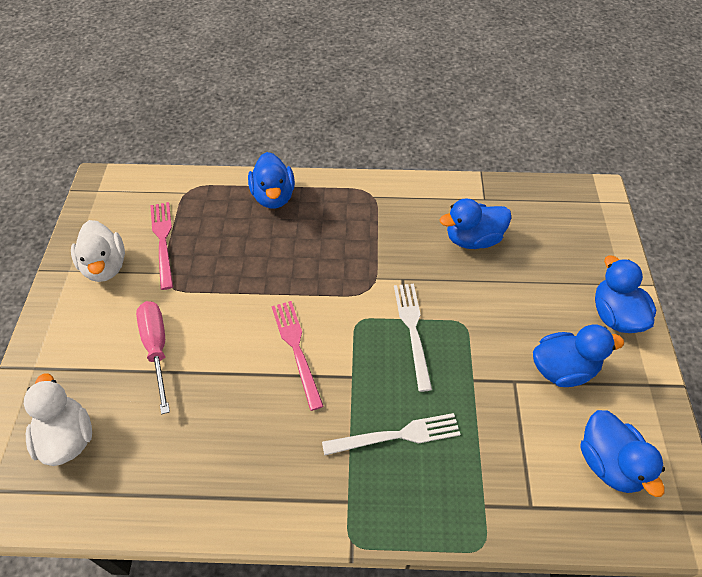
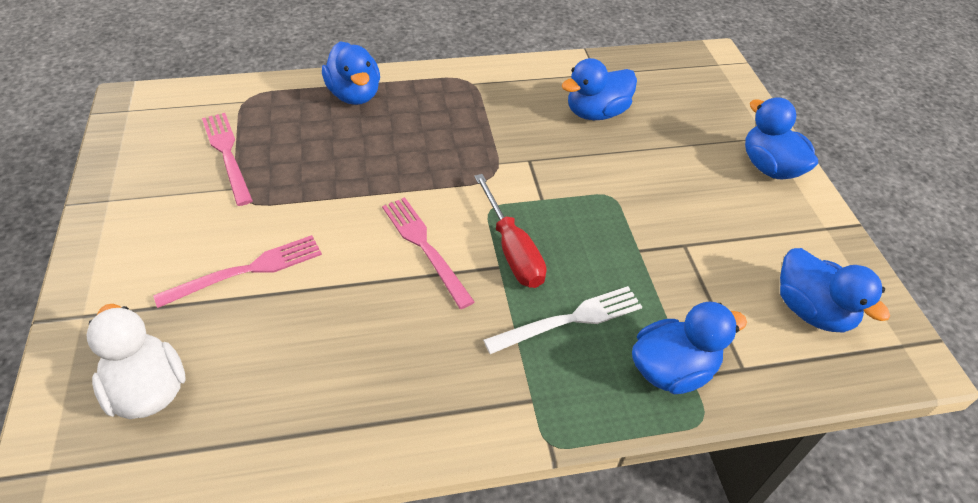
camera: 15 degrees left, 5 degrees down
(105, 266) = (157, 190): white duck -> none
(157, 349) = (247, 271): pink screwdriver -> pink fork
(366, 362) = (512, 249): none -> red screwdriver
(413, 330) = (556, 210): white fork -> none
(563, 369) = (732, 226): blue duck -> blue duck (672, 369)

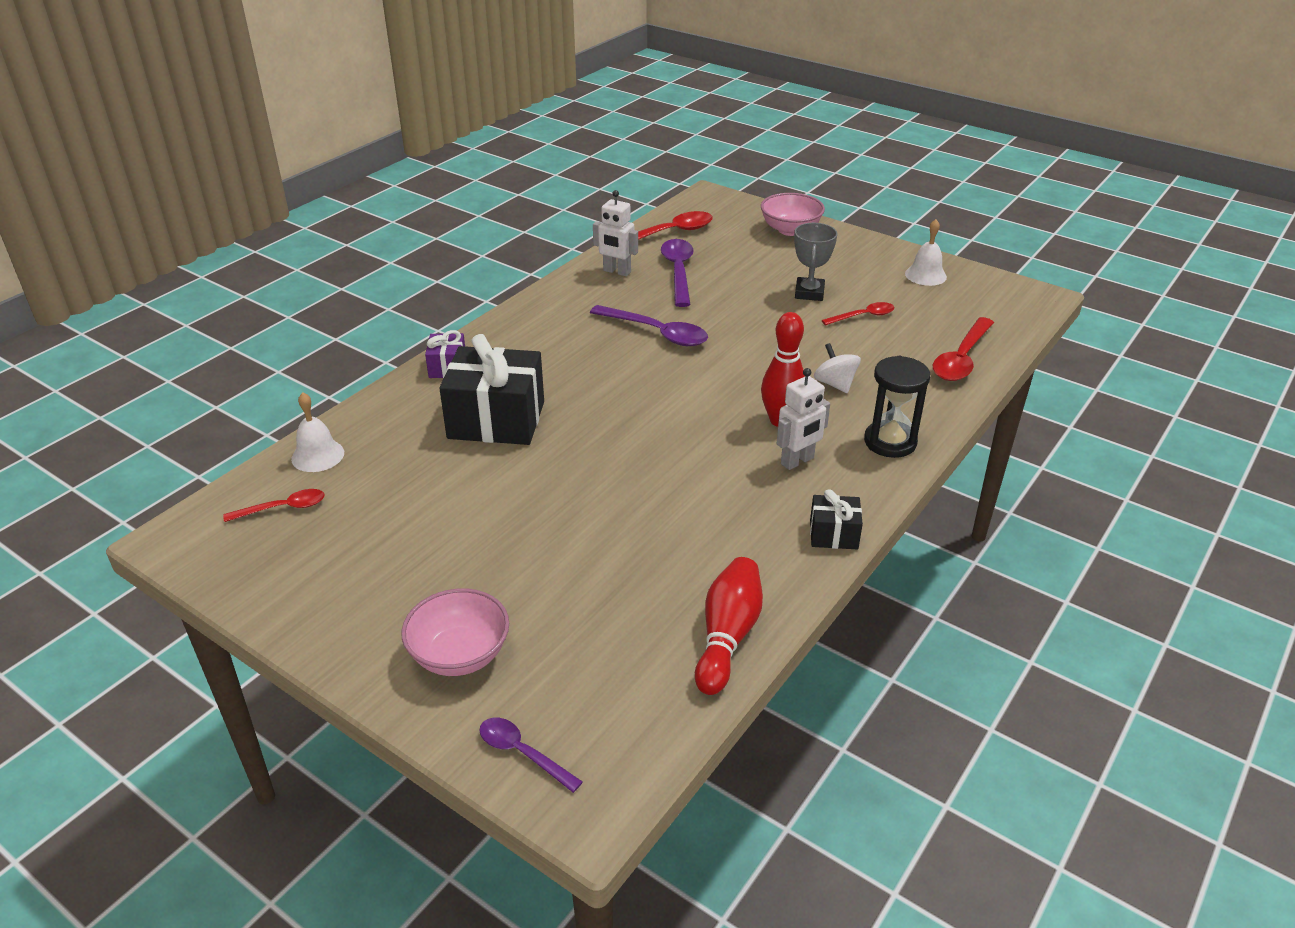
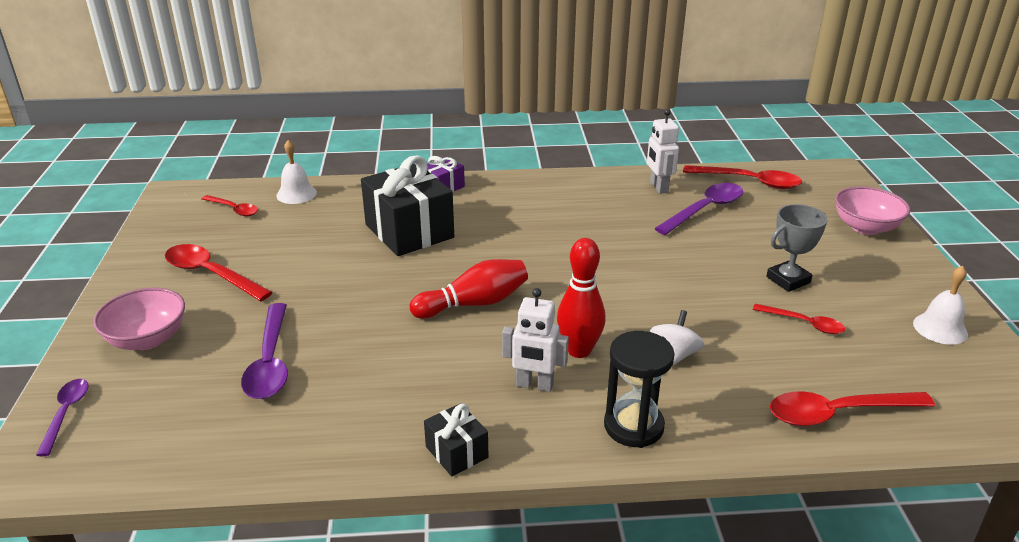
camera: 50 degrees right, 5 degrees down
(394, 570) = (211, 274): none -> red spoon
(657, 333) = (608, 240): purple spoon -> purple spoon (270, 362)
(727, 636) = (266, 452): red bowling pin -> red bowling pin (474, 303)

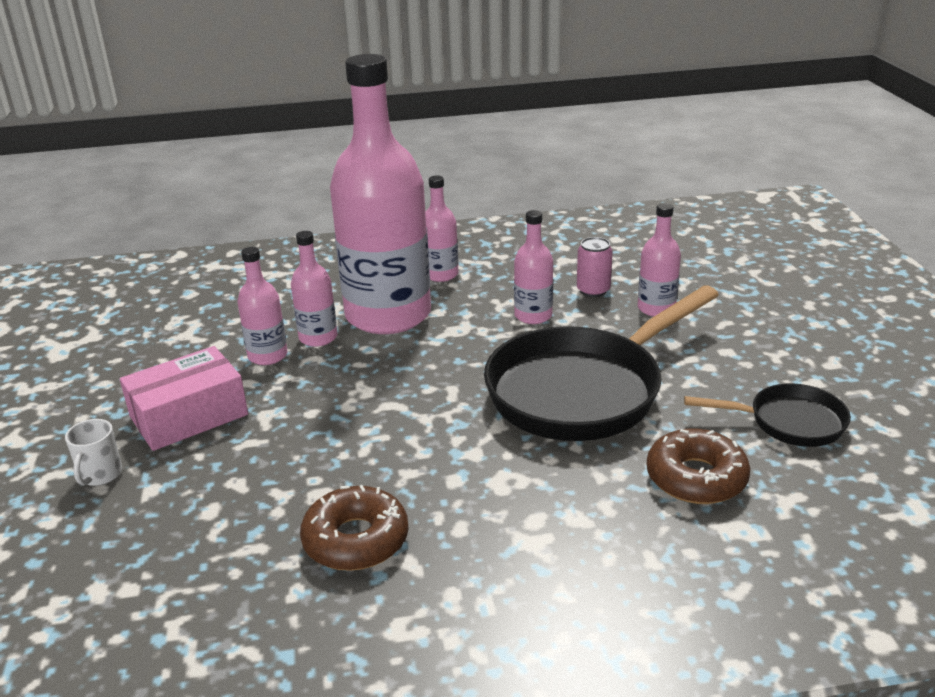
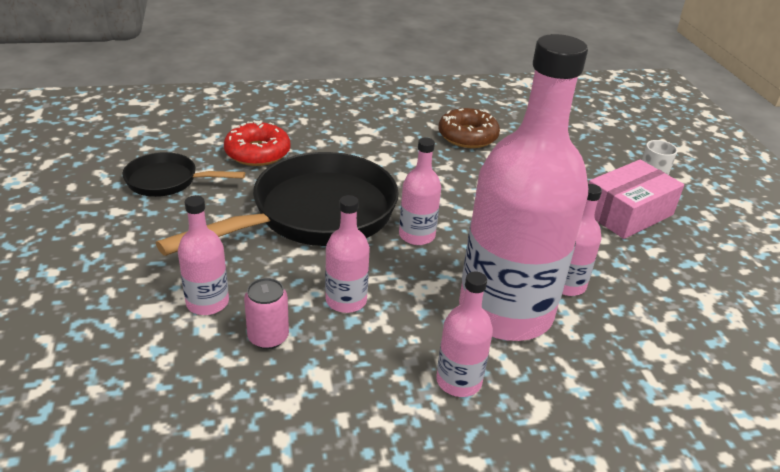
camera: 175 degrees right, 5 degrees up
(267, 356) = (603, 265): pink bottle -> pink bottle (417, 235)
(696, 478) = (257, 153): brown donut -> red donut

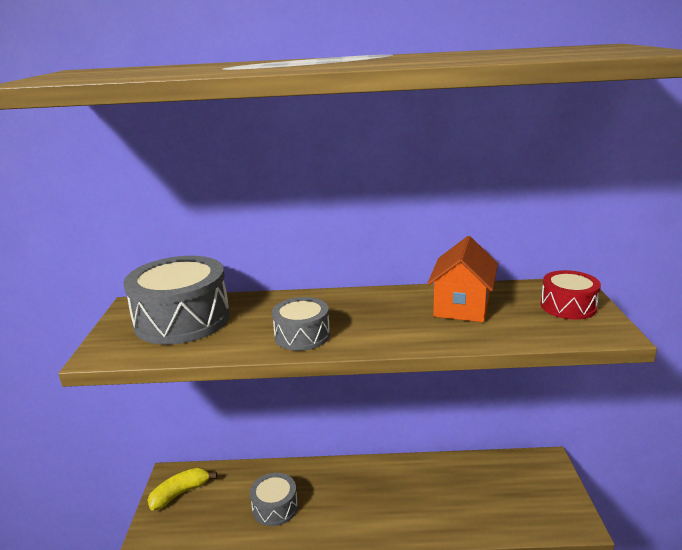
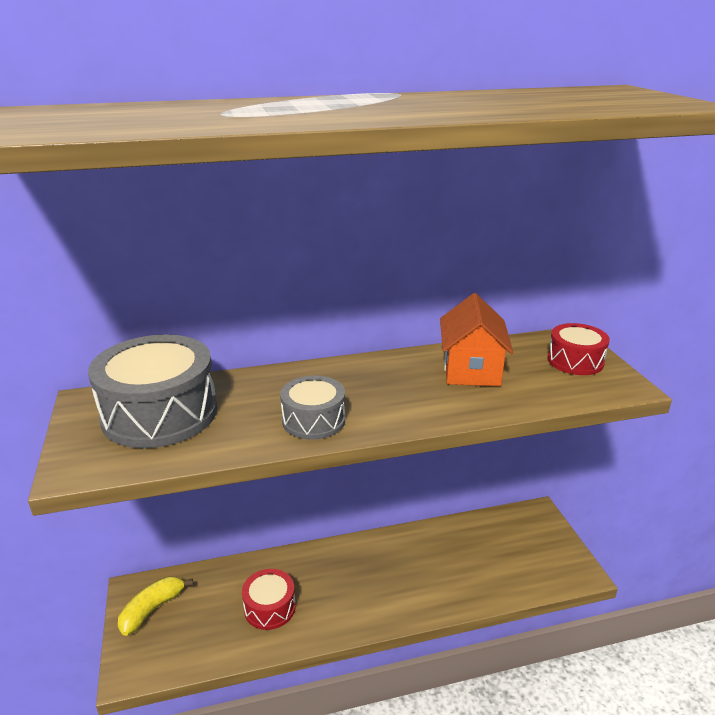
camera: 15 degrees left, 5 degrees up
(275, 507) = (269, 607): grey drum -> red drum

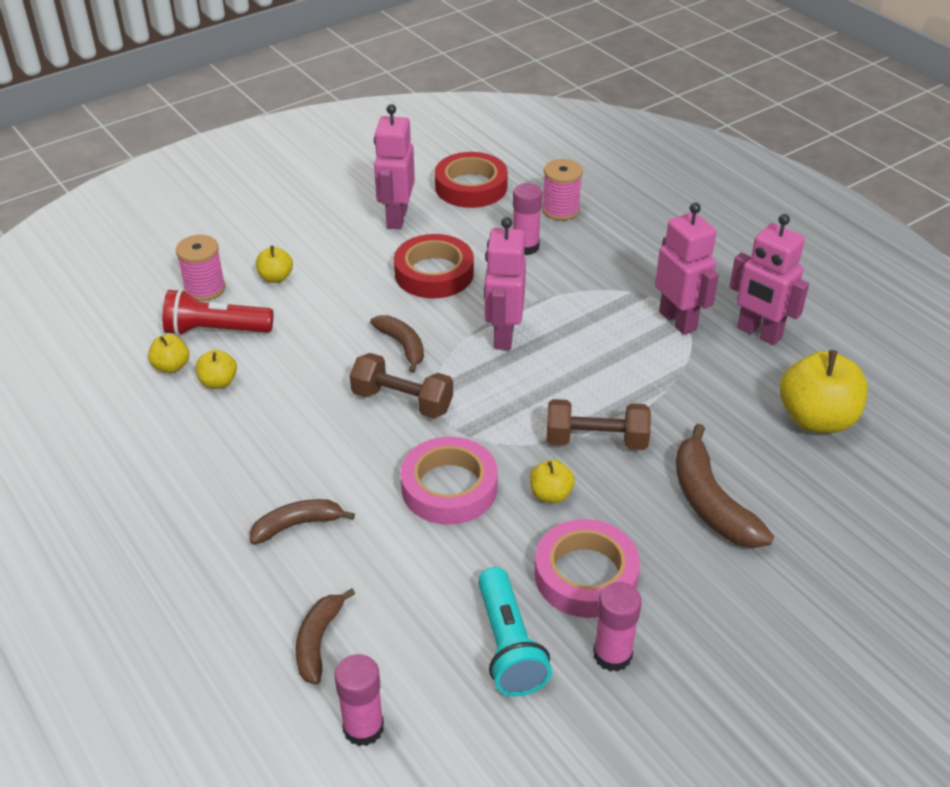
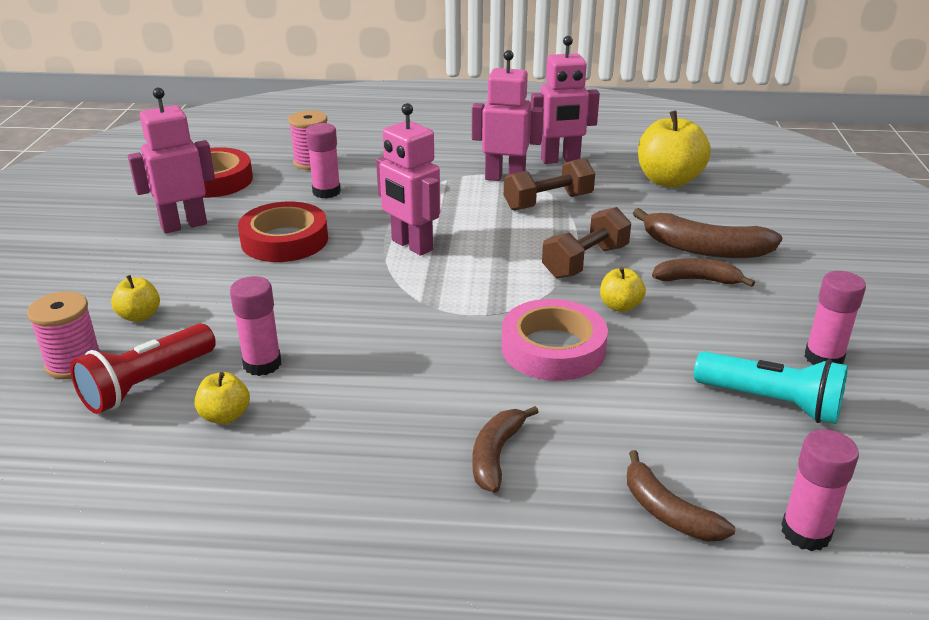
camera: 50 degrees left, 10 degrees down
(171, 366) = (149, 437): yellow apple -> none
(283, 362) = (262, 364): none -> pink glue stick
(396, 218) = (184, 225): pink robot -> pink robot turned 105 degrees clockwise
(402, 346) = (347, 293): brown banana -> brown banana (697, 280)
(402, 401) = (415, 324): brown dumbbell -> brown dumbbell (548, 202)
(585, 575) = (726, 331): pink tape -> none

## [THE TASK]
Print the records again exactly. Skip every picture.

## [TASK RESPONSE]
camera: 15 degrees left, 5 degrees down
(105, 266) = (157, 190): white duck -> none
(157, 349) = (247, 271): pink screwdriver -> pink fork
(366, 362) = (512, 249): none -> red screwdriver
(413, 330) = (556, 210): white fork -> none
(563, 369) = (732, 226): blue duck -> blue duck (672, 369)

camera: 50 degrees right, 5 degrees down
(394, 570) = (211, 274): none -> red spoon
(657, 333) = (608, 240): purple spoon -> purple spoon (270, 362)
(727, 636) = (266, 452): red bowling pin -> red bowling pin (474, 303)

camera: 175 degrees right, 5 degrees up
(267, 356) = (603, 265): pink bottle -> pink bottle (417, 235)
(696, 478) = (257, 153): brown donut -> red donut

camera: 15 degrees left, 5 degrees up
(275, 507) = (269, 607): grey drum -> red drum

camera: 50 degrees left, 10 degrees down
(171, 366) = (149, 437): yellow apple -> none
(283, 362) = (262, 364): none -> pink glue stick
(396, 218) = (184, 225): pink robot -> pink robot turned 105 degrees clockwise
(402, 346) = (347, 293): brown banana -> brown banana (697, 280)
(402, 401) = (415, 324): brown dumbbell -> brown dumbbell (548, 202)
(585, 575) = (726, 331): pink tape -> none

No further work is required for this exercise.